■ Aim of the exercise ■
Set every entry down again exactly, excluding any pictures.

■ Dataset records ■
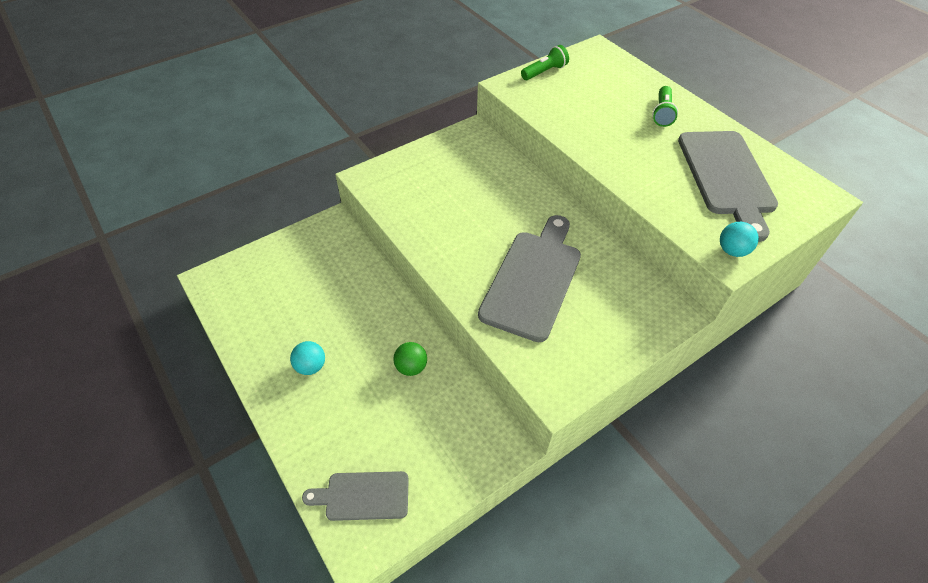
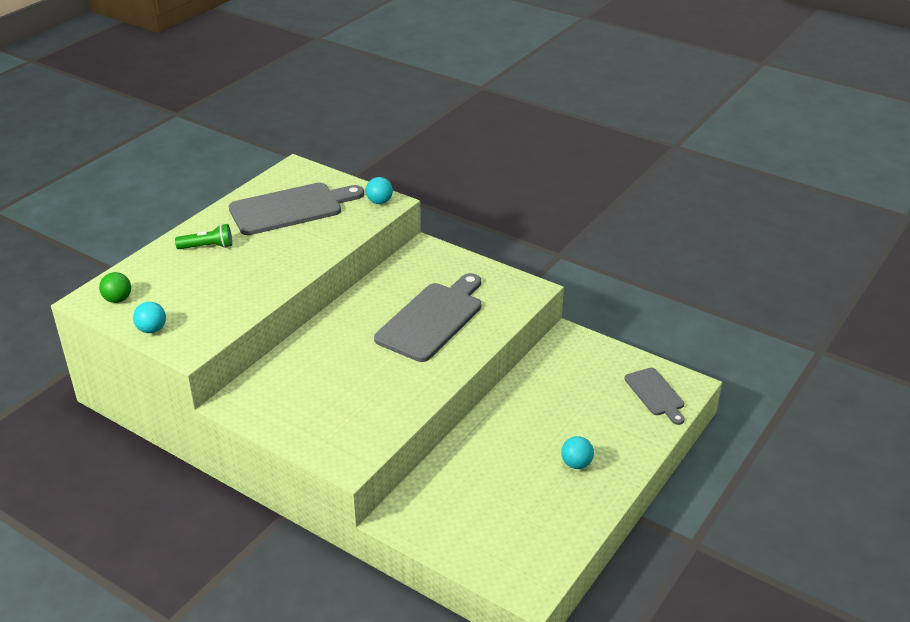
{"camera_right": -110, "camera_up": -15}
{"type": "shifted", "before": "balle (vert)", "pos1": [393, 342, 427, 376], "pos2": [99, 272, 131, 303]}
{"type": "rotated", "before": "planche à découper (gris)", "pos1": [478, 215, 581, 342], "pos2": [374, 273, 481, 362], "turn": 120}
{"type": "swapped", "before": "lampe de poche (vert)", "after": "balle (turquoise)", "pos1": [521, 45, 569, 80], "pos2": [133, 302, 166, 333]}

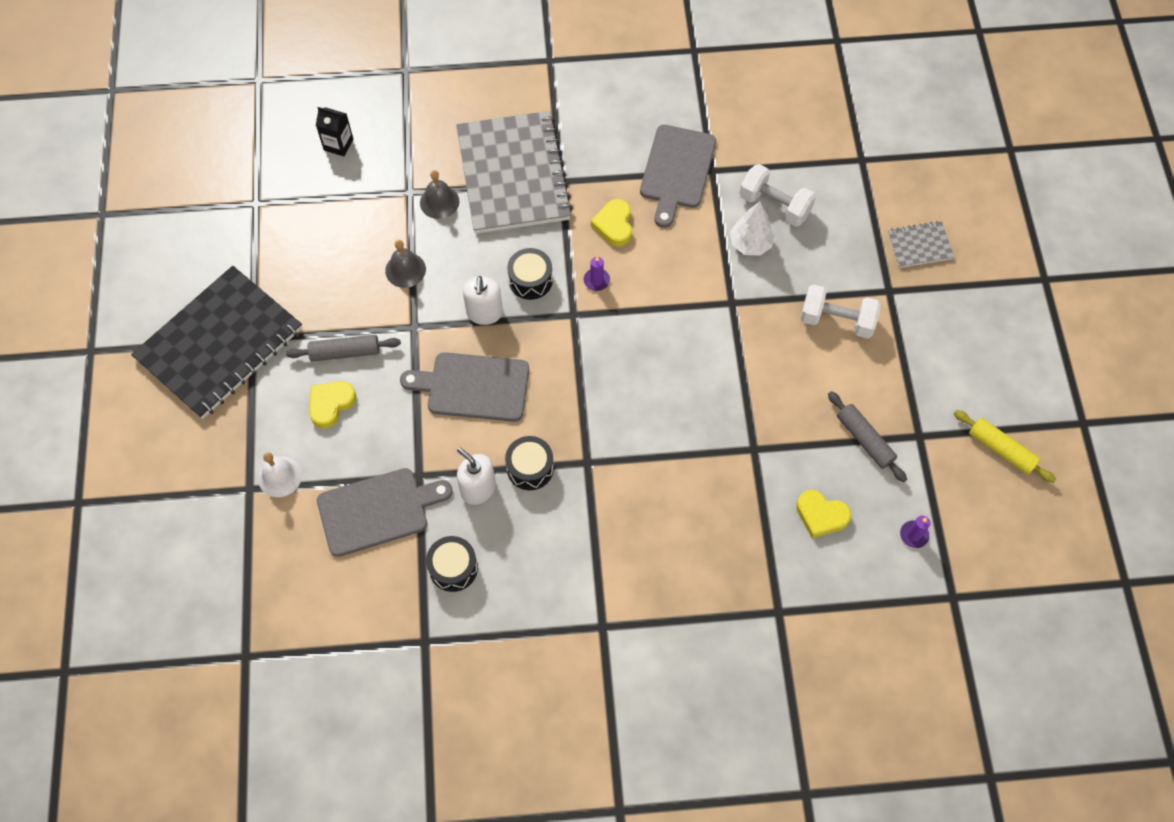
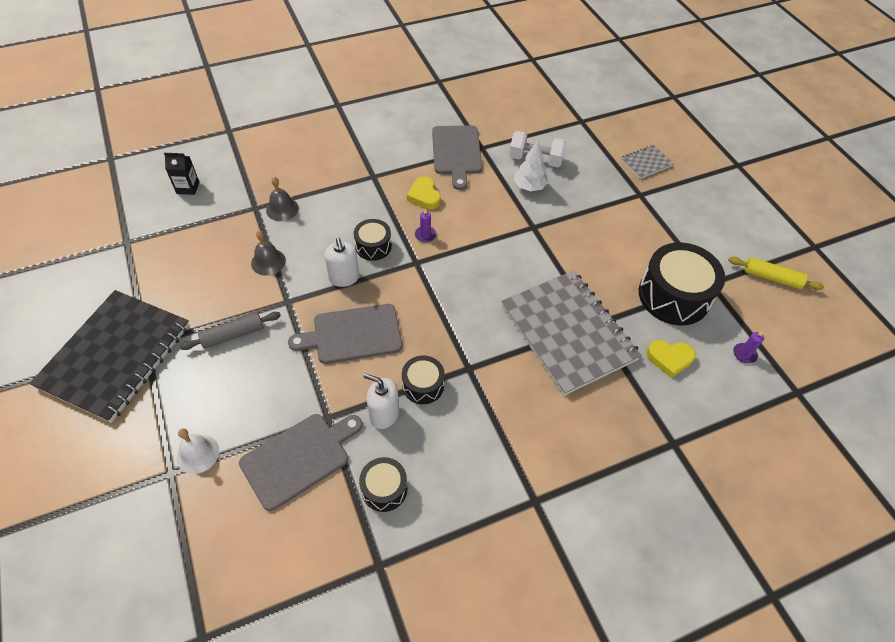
{"camera_right": -20, "camera_up": -10}
{"type": "gone", "before": "cœur (jaune)", "pos1": [309, 381, 356, 429]}
{"type": "shifted", "before": "carnet (gris)", "pos1": [456, 111, 573, 234], "pos2": [501, 270, 642, 396]}
{"type": "gone", "before": "haltère (blanc)", "pos1": [801, 284, 881, 339]}
{"type": "swapped", "before": "rouleau à pâtisserie (gris)", "after": "tambour (noir)", "pos1": [828, 391, 907, 482], "pos2": [639, 242, 725, 325]}

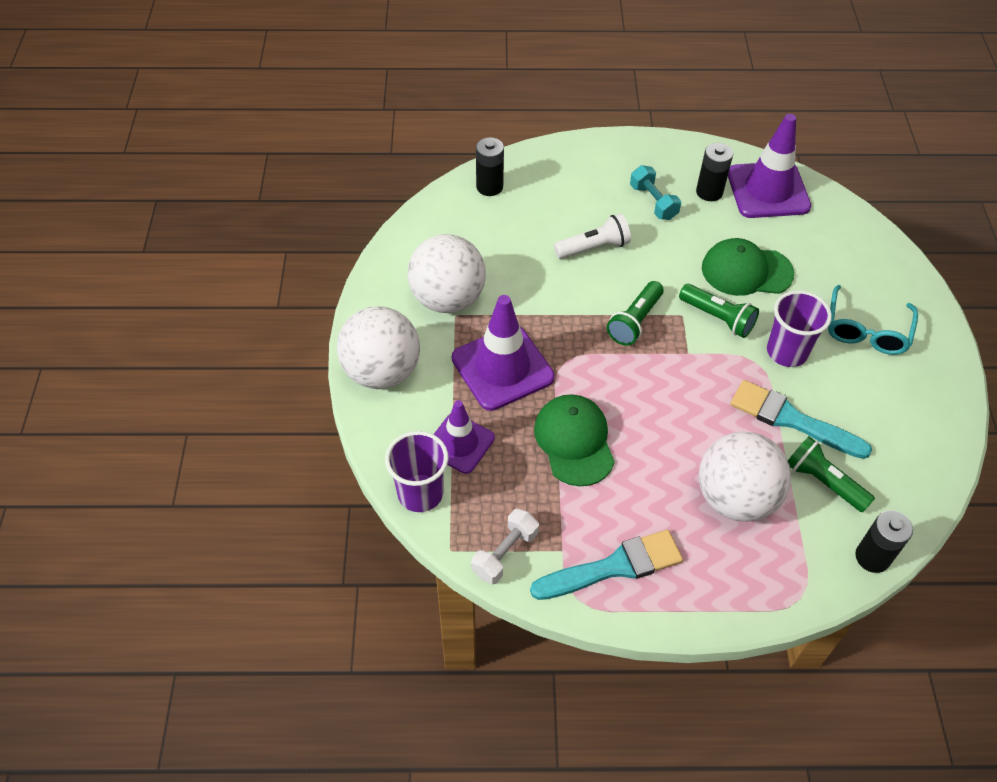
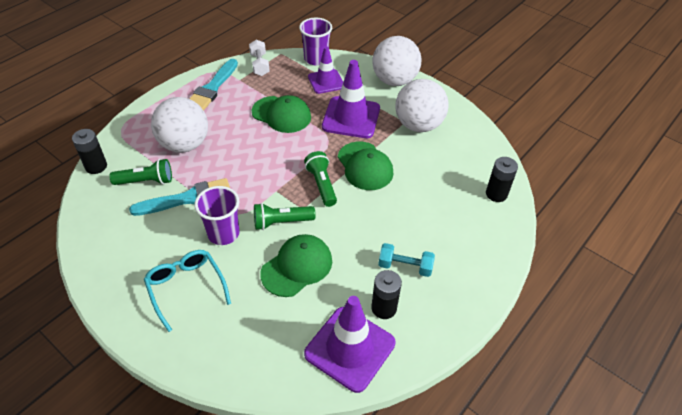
{"camera_right": 130, "camera_up": -5}
{"type": "gone", "before": "lampe de poche (blanc)", "pos1": [554, 214, 631, 259]}
{"type": "new", "after": "casquette (vert)", "pos2": [338, 142, 393, 190]}

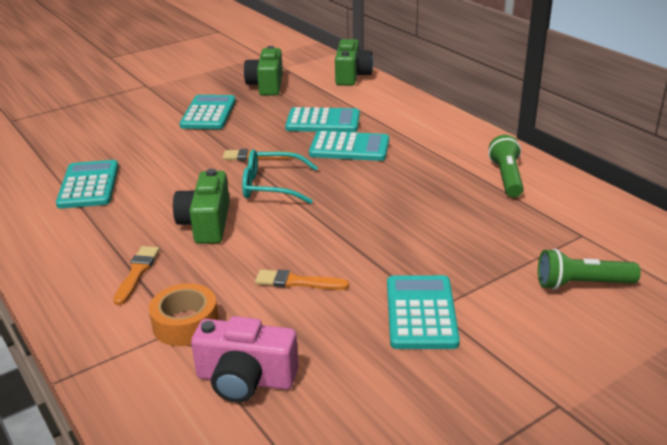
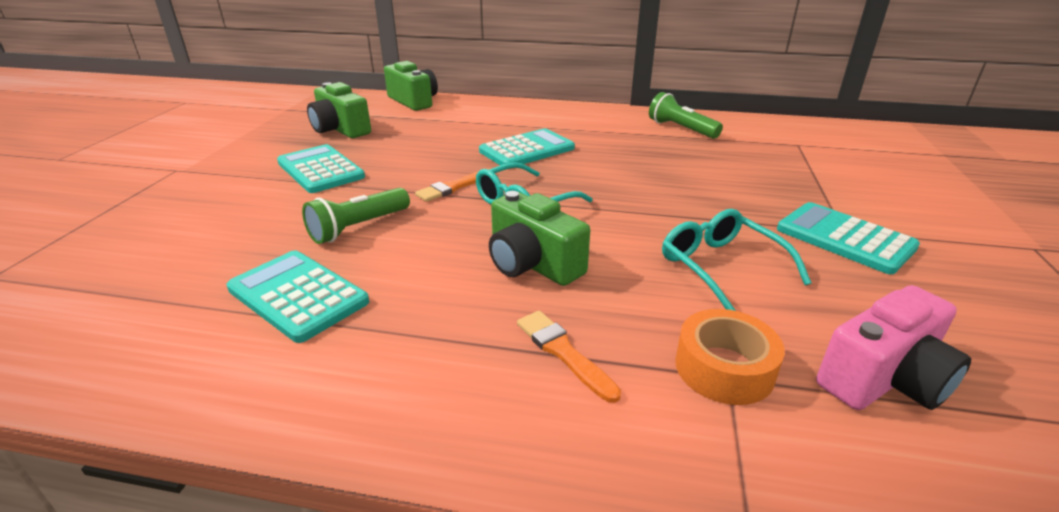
{"camera_right": -45, "camera_up": 0}
{"type": "swapped", "before": "pinceau (orange)", "after": "lunettes (turquoise)", "pos1": [255, 269, 349, 290], "pos2": [662, 209, 811, 311]}
{"type": "gone", "before": "calculatrice (turquoise)", "pos1": [285, 107, 360, 132]}
{"type": "shifted", "before": "lampe de poche (vert)", "pos1": [538, 249, 641, 290], "pos2": [302, 188, 410, 244]}

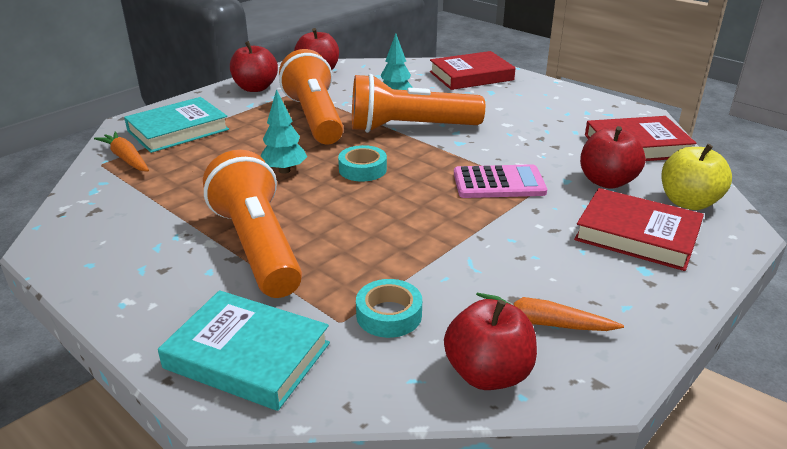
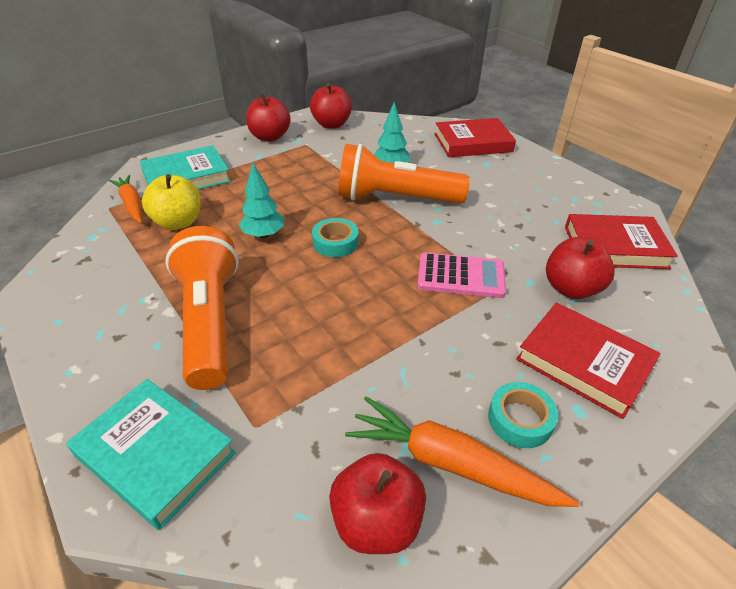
{"camera_right": 10, "camera_up": 10}
{"type": "gone", "before": "lampe de poche (orange)", "pos1": [279, 49, 344, 145]}
{"type": "shifted", "before": "ruban adhésif (turquoise)", "pos1": [356, 279, 422, 338], "pos2": [488, 382, 558, 448]}
{"type": "scaled", "before": "carotte (orange)", "pos1": [476, 293, 624, 331], "pos2": [345, 396, 580, 507], "scale": 1.51}
{"type": "shifted", "before": "pomme (jaune)", "pos1": [661, 144, 732, 210], "pos2": [142, 174, 201, 230]}

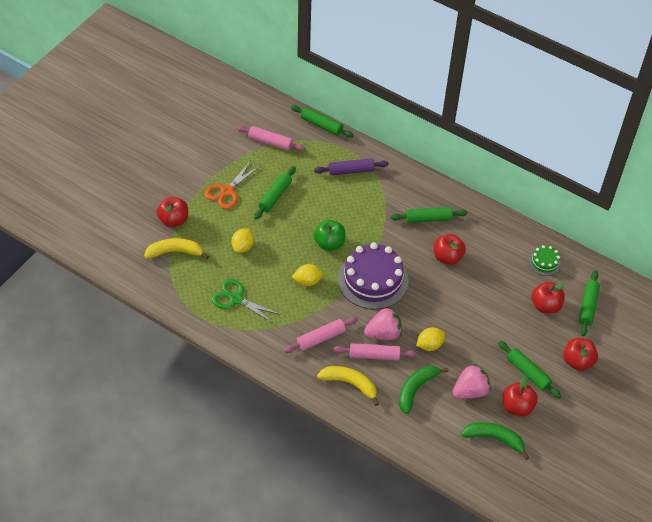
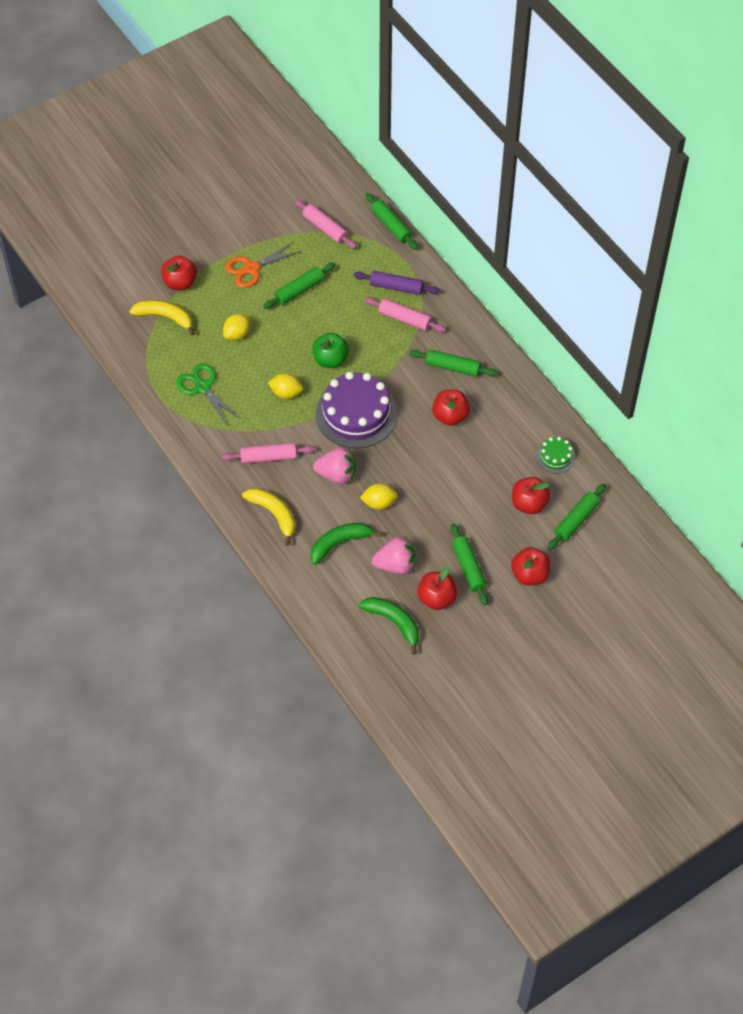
{"camera_right": 25, "camera_up": 5}
{"type": "shifted", "before": "rouleau à pâtisserie (rose)", "pos1": [333, 343, 417, 361], "pos2": [364, 297, 446, 332]}

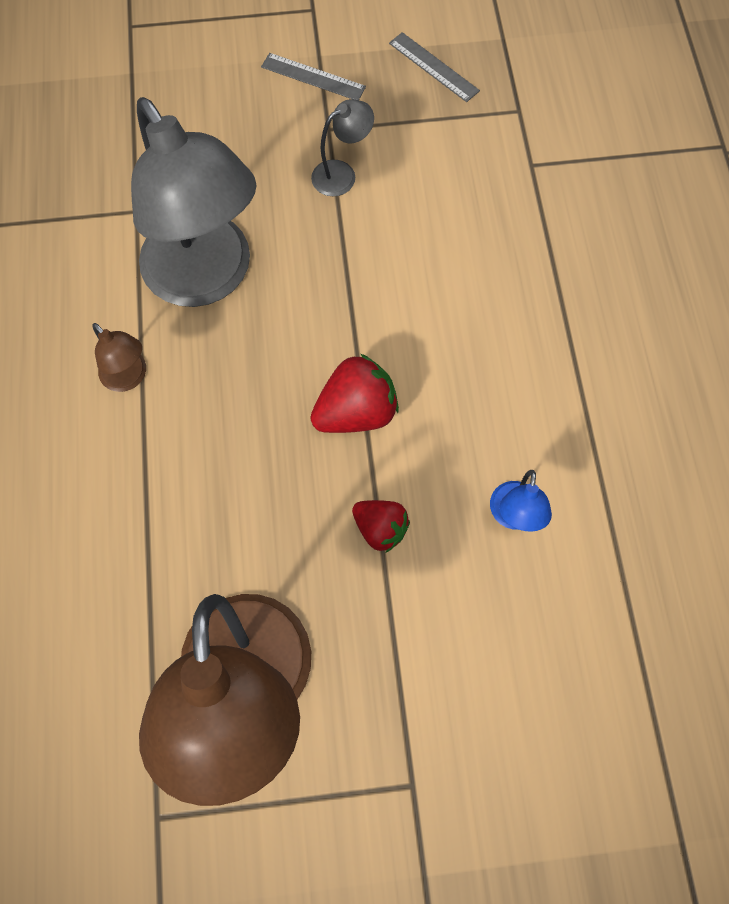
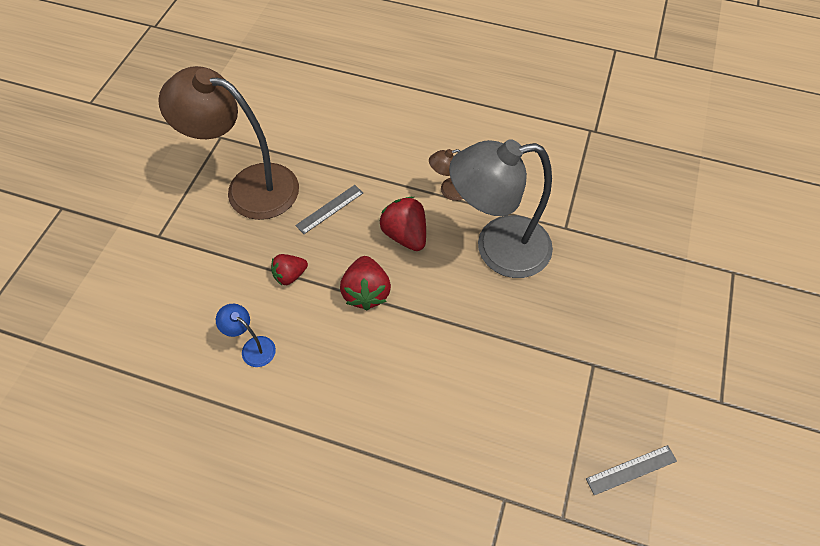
{"camera_right": 115, "camera_up": -10}
{"type": "shifted", "before": "règle (gris)", "pos1": [261, 53, 366, 100], "pos2": [295, 185, 363, 234]}
{"type": "gone", "before": "lampe (gris)", "pos1": [311, 99, 374, 196]}
{"type": "new", "after": "fraise (rouge)", "pos2": [379, 197, 426, 251]}

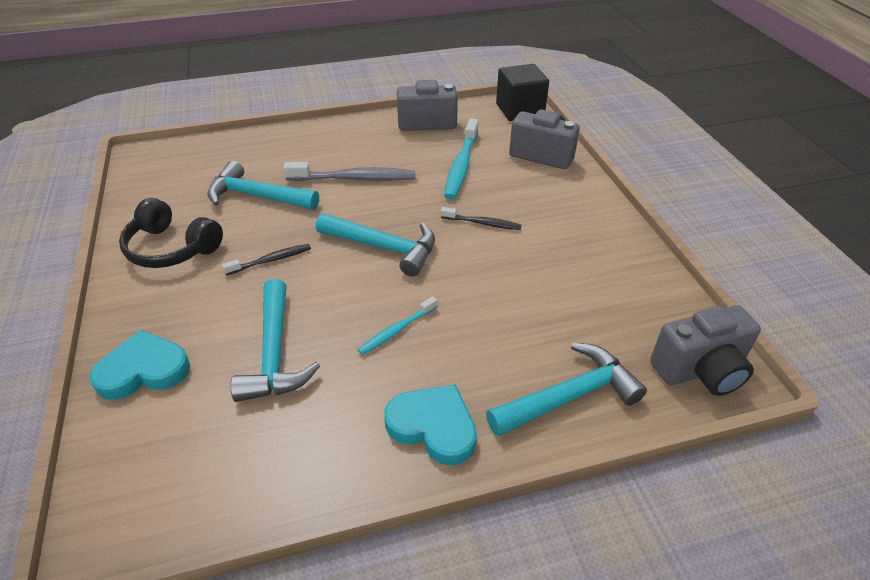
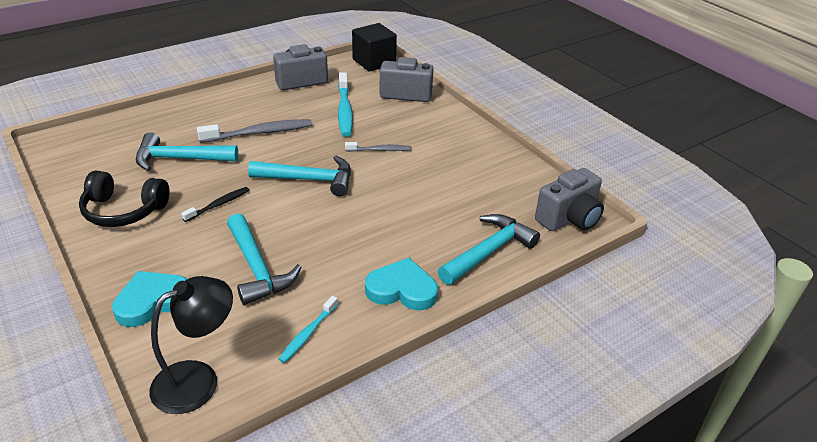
{"camera_right": -20, "camera_up": -5}
{"type": "shifted", "before": "brosse à dents (turquoise)", "pos1": [357, 296, 438, 355], "pos2": [279, 296, 338, 363]}
{"type": "repainted", "before": "brosse à dents (noir)", "after": "brosse à dents (gris)", "pos1": [441, 207, 522, 230], "pos2": [345, 142, 411, 152]}
{"type": "new", "after": "lampe (noir)", "pos2": [150, 276, 233, 414]}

■ Solution to this problem ■
{"camera_right": -110, "camera_up": -15}
{"type": "shifted", "before": "balle (vert)", "pos1": [393, 342, 427, 376], "pos2": [99, 272, 131, 303]}
{"type": "rotated", "before": "planche à découper (gris)", "pos1": [478, 215, 581, 342], "pos2": [374, 273, 481, 362], "turn": 120}
{"type": "swapped", "before": "lampe de poche (vert)", "after": "balle (turquoise)", "pos1": [521, 45, 569, 80], "pos2": [133, 302, 166, 333]}

{"camera_right": -20, "camera_up": -10}
{"type": "gone", "before": "cœur (jaune)", "pos1": [309, 381, 356, 429]}
{"type": "shifted", "before": "carnet (gris)", "pos1": [456, 111, 573, 234], "pos2": [501, 270, 642, 396]}
{"type": "gone", "before": "haltère (blanc)", "pos1": [801, 284, 881, 339]}
{"type": "swapped", "before": "rouleau à pâtisserie (gris)", "after": "tambour (noir)", "pos1": [828, 391, 907, 482], "pos2": [639, 242, 725, 325]}

{"camera_right": 130, "camera_up": -5}
{"type": "gone", "before": "lampe de poche (blanc)", "pos1": [554, 214, 631, 259]}
{"type": "new", "after": "casquette (vert)", "pos2": [338, 142, 393, 190]}

{"camera_right": -45, "camera_up": 0}
{"type": "swapped", "before": "pinceau (orange)", "after": "lunettes (turquoise)", "pos1": [255, 269, 349, 290], "pos2": [662, 209, 811, 311]}
{"type": "gone", "before": "calculatrice (turquoise)", "pos1": [285, 107, 360, 132]}
{"type": "shifted", "before": "lampe de poche (vert)", "pos1": [538, 249, 641, 290], "pos2": [302, 188, 410, 244]}

{"camera_right": 10, "camera_up": 10}
{"type": "gone", "before": "lampe de poche (orange)", "pos1": [279, 49, 344, 145]}
{"type": "shifted", "before": "ruban adhésif (turquoise)", "pos1": [356, 279, 422, 338], "pos2": [488, 382, 558, 448]}
{"type": "scaled", "before": "carotte (orange)", "pos1": [476, 293, 624, 331], "pos2": [345, 396, 580, 507], "scale": 1.51}
{"type": "shifted", "before": "pomme (jaune)", "pos1": [661, 144, 732, 210], "pos2": [142, 174, 201, 230]}

{"camera_right": 25, "camera_up": 5}
{"type": "shifted", "before": "rouleau à pâtisserie (rose)", "pos1": [333, 343, 417, 361], "pos2": [364, 297, 446, 332]}

{"camera_right": 115, "camera_up": -10}
{"type": "shifted", "before": "règle (gris)", "pos1": [261, 53, 366, 100], "pos2": [295, 185, 363, 234]}
{"type": "gone", "before": "lampe (gris)", "pos1": [311, 99, 374, 196]}
{"type": "new", "after": "fraise (rouge)", "pos2": [379, 197, 426, 251]}

{"camera_right": -20, "camera_up": -5}
{"type": "shifted", "before": "brosse à dents (turquoise)", "pos1": [357, 296, 438, 355], "pos2": [279, 296, 338, 363]}
{"type": "repainted", "before": "brosse à dents (noir)", "after": "brosse à dents (gris)", "pos1": [441, 207, 522, 230], "pos2": [345, 142, 411, 152]}
{"type": "new", "after": "lampe (noir)", "pos2": [150, 276, 233, 414]}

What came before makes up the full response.